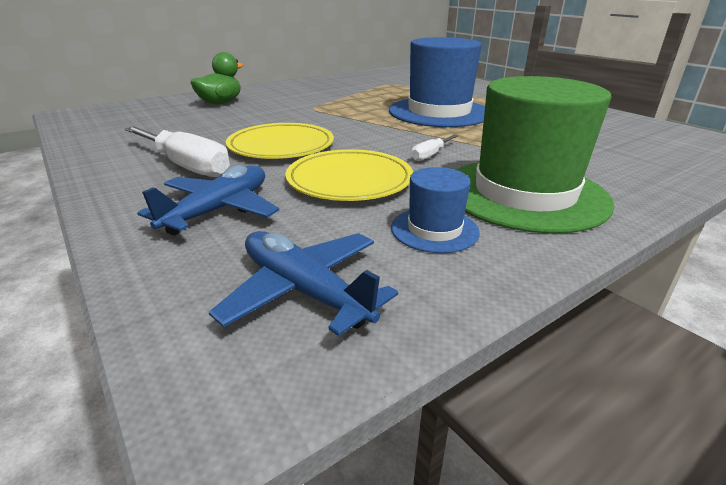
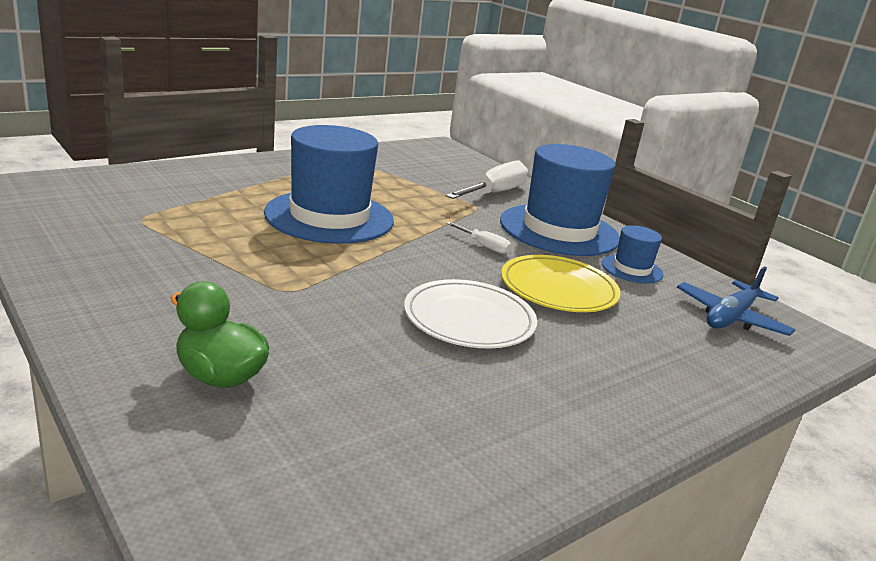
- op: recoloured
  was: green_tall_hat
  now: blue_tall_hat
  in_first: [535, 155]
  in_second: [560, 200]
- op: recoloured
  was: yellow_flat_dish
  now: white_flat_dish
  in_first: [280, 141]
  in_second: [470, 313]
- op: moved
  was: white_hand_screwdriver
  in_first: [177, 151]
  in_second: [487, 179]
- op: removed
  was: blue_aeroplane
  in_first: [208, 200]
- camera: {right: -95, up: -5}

##########

What you have to do: Please give every line above again word for word, apart from the pictures.

Solution for this task:
- op: recoloured
  was: green_tall_hat
  now: blue_tall_hat
  in_first: [535, 155]
  in_second: [560, 200]
- op: recoloured
  was: yellow_flat_dish
  now: white_flat_dish
  in_first: [280, 141]
  in_second: [470, 313]
- op: moved
  was: white_hand_screwdriver
  in_first: [177, 151]
  in_second: [487, 179]
- op: removed
  was: blue_aeroplane
  in_first: [208, 200]
- camera: {right: -95, up: -5}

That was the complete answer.